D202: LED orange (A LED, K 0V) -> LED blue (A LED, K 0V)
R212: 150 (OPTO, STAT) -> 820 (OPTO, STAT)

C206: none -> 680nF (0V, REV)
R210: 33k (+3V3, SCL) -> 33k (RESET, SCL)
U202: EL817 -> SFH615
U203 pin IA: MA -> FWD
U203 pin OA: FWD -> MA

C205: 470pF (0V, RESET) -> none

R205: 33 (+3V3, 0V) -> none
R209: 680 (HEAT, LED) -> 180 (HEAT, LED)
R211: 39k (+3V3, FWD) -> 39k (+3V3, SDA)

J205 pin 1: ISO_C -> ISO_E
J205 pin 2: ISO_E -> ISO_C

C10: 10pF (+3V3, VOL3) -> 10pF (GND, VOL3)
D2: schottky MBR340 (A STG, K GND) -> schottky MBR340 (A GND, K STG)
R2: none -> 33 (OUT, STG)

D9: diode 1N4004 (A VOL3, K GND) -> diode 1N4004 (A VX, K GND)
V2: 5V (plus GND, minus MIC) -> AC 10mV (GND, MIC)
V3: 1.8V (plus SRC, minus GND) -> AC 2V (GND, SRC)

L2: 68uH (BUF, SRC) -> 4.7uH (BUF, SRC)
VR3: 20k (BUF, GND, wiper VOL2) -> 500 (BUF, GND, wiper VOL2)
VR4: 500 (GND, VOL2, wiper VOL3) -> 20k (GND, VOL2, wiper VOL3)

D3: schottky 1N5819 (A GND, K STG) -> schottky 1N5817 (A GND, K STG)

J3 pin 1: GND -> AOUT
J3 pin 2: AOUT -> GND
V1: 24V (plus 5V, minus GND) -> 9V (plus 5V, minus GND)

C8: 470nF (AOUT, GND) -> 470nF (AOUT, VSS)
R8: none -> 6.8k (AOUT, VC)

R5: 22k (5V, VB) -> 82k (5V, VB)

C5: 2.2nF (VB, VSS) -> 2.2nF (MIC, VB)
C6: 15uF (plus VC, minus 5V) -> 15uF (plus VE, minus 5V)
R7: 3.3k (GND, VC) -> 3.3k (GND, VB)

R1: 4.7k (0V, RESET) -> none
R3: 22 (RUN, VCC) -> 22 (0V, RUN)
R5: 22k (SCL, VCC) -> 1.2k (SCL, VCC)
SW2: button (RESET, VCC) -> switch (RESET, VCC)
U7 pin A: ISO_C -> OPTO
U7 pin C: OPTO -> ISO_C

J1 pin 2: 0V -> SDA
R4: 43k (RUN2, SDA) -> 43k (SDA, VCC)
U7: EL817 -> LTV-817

------------------------------

» **What you should do**
Work through the listing above and report how many lines include the string "minus", with no other text.

» **Solution to the problem**
4